# [Assignment]
Copy exactly the line that contains "The orange_ring moved" plus all remaining lines of the data, and leave out every line before it.
::::::::
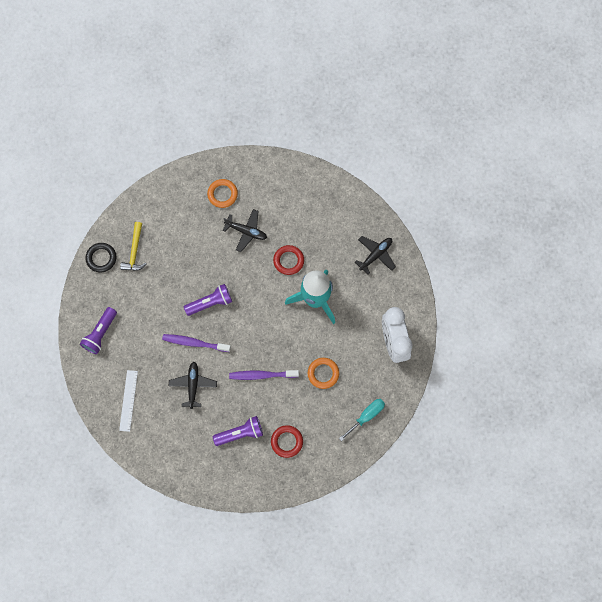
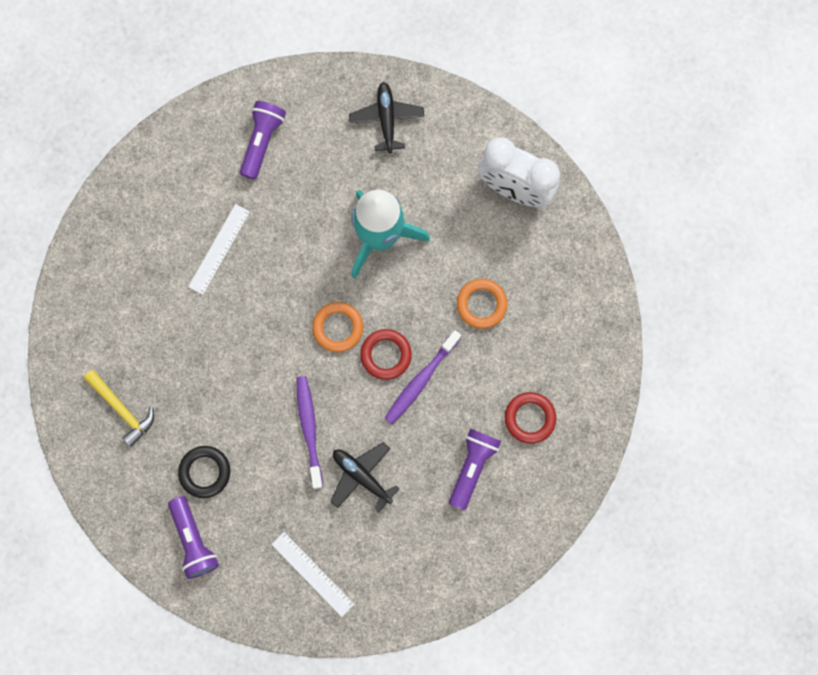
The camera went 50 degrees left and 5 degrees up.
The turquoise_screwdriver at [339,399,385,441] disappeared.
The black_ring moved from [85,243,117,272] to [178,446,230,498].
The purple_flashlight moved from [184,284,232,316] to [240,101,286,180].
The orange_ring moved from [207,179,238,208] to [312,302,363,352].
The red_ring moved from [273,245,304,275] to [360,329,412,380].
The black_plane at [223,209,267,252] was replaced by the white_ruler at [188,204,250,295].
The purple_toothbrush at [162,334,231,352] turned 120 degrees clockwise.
::::::::
# [Your response]
The orange_ring moved from [207,179,238,208] to [312,302,363,352].
The red_ring moved from [273,245,304,275] to [360,329,412,380].
The black_plane at [223,209,267,252] was replaced by the white_ruler at [188,204,250,295].
The purple_toothbrush at [162,334,231,352] turned 120 degrees clockwise.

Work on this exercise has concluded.